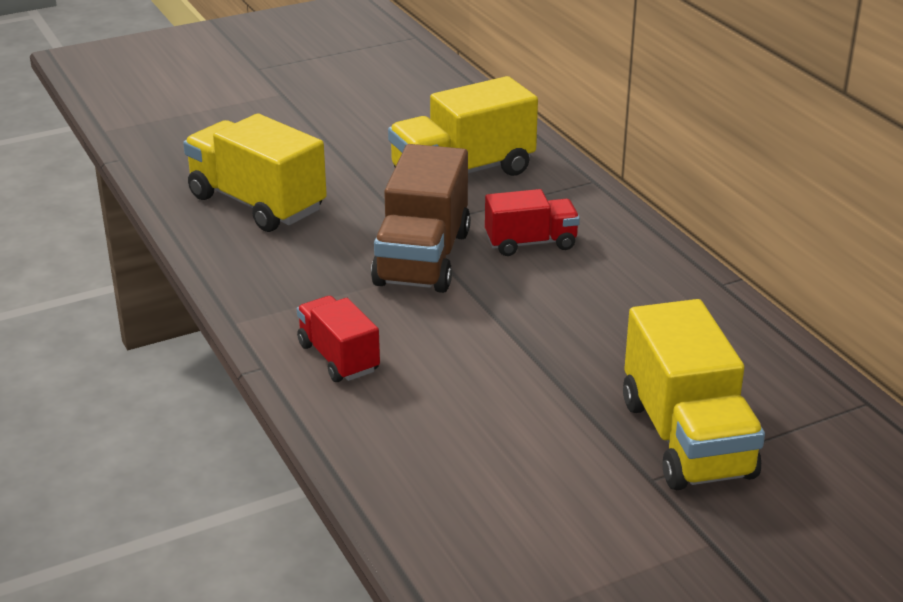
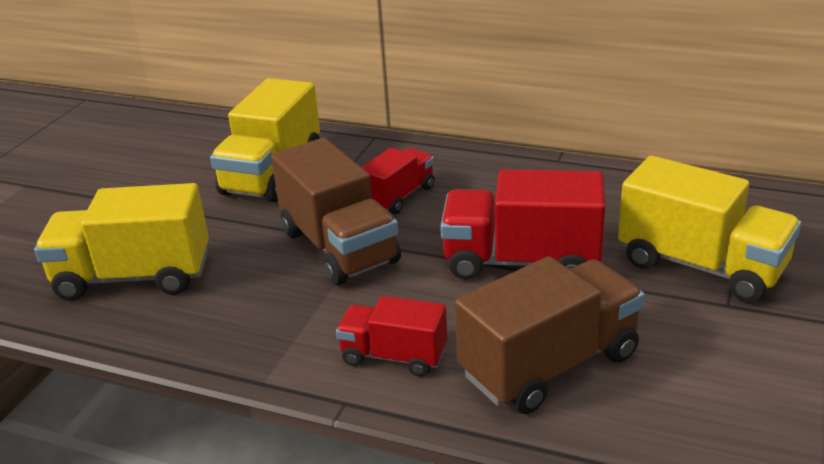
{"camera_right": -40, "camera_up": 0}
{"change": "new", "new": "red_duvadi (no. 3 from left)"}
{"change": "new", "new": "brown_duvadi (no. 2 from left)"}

### Work to complete
Reproduce the full listing verbatim so that only the pictures are missing.

### Exercise solution
{"camera_right": -40, "camera_up": 0}
{"change": "new", "new": "red_duvadi (no. 3 from left)"}
{"change": "new", "new": "brown_duvadi (no. 2 from left)"}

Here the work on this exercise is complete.